> [Requirement] Print exactly the lines from the line with "black tree: 2 -> 3" to the last line of the data, please, both included.
Records supplied section start
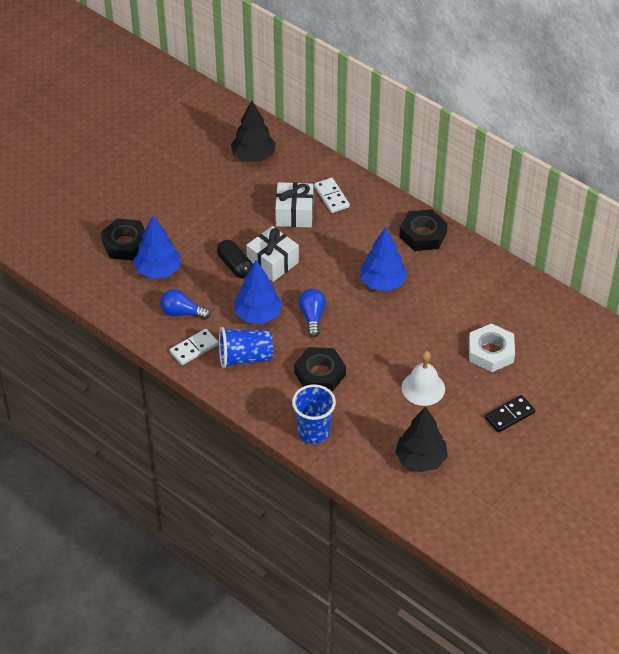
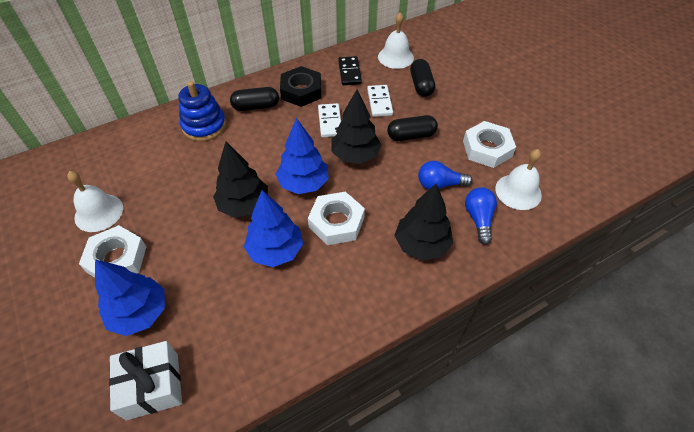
black capsule: 1 -> 3
black nut: 3 -> 1
black tree: 2 -> 3
blue cup: 2 -> 0
blue stacking toy: 0 -> 1
white bell: 1 -> 3
white gift: 2 -> 1
white nut: 1 -> 3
Records supplied section end
> [Expected answer]
black tree: 2 -> 3
blue cup: 2 -> 0
blue stacking toy: 0 -> 1
white bell: 1 -> 3
white gift: 2 -> 1
white nut: 1 -> 3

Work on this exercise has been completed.